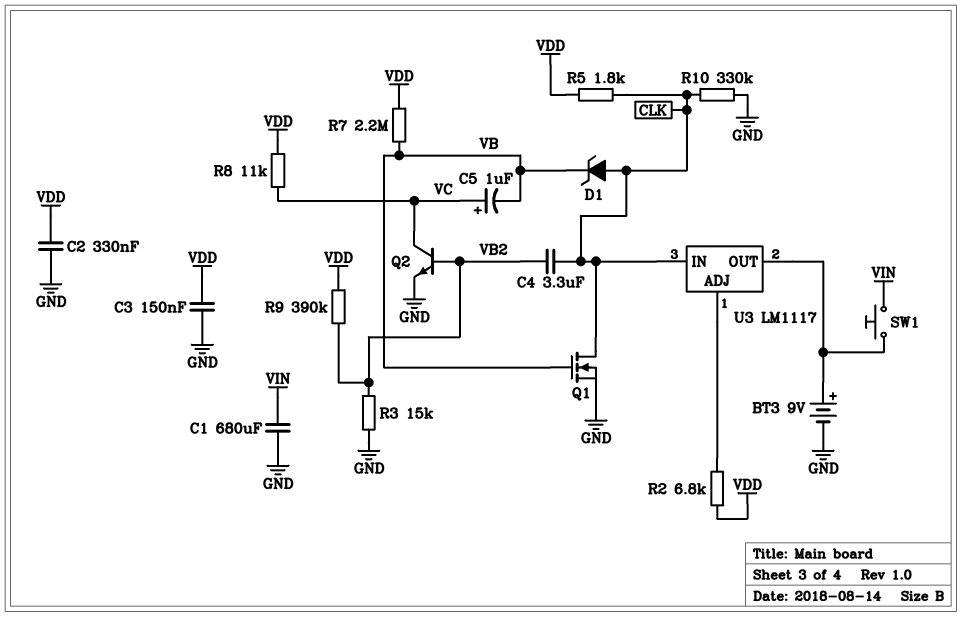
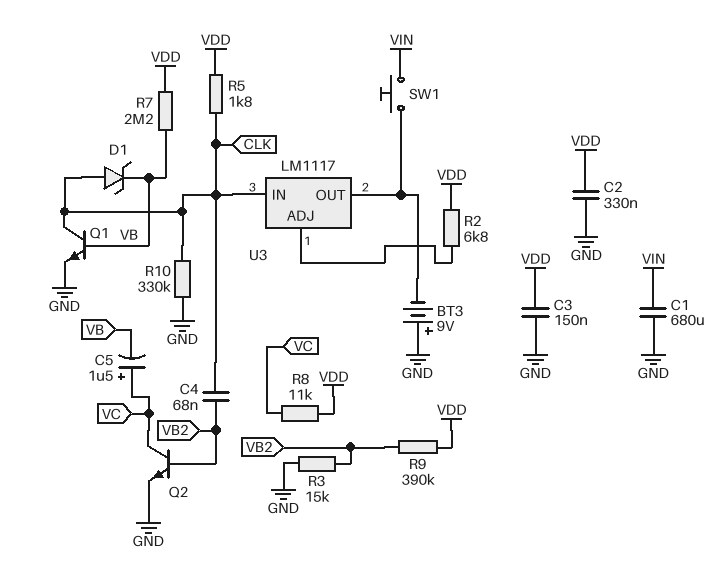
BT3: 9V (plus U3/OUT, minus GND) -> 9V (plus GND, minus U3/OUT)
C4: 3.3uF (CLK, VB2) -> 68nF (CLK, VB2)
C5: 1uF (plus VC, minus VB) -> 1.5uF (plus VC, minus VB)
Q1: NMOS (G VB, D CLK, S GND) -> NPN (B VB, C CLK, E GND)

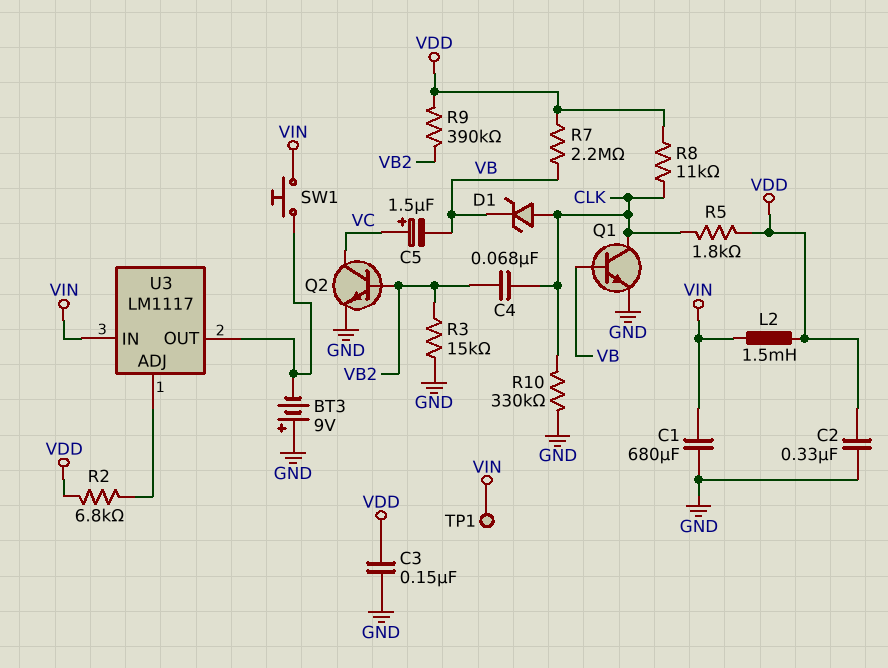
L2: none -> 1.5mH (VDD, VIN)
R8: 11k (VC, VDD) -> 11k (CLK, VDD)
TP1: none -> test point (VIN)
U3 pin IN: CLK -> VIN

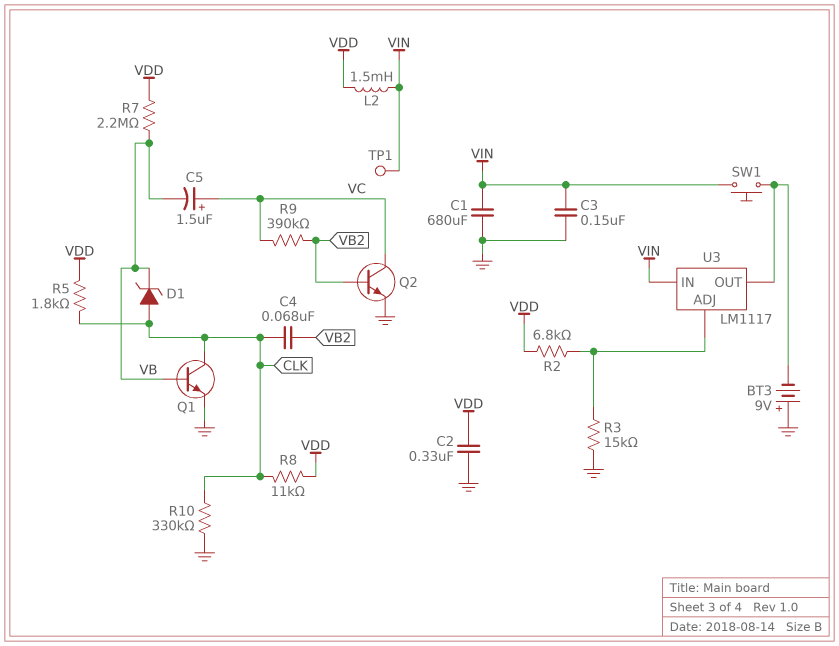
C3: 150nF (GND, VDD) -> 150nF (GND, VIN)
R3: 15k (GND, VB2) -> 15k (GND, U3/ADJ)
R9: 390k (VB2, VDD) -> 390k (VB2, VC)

WORK REQUIRED:
Output the number of lines above holding the word "minus", and nothing besides it.

YOUR SOLUTION:
2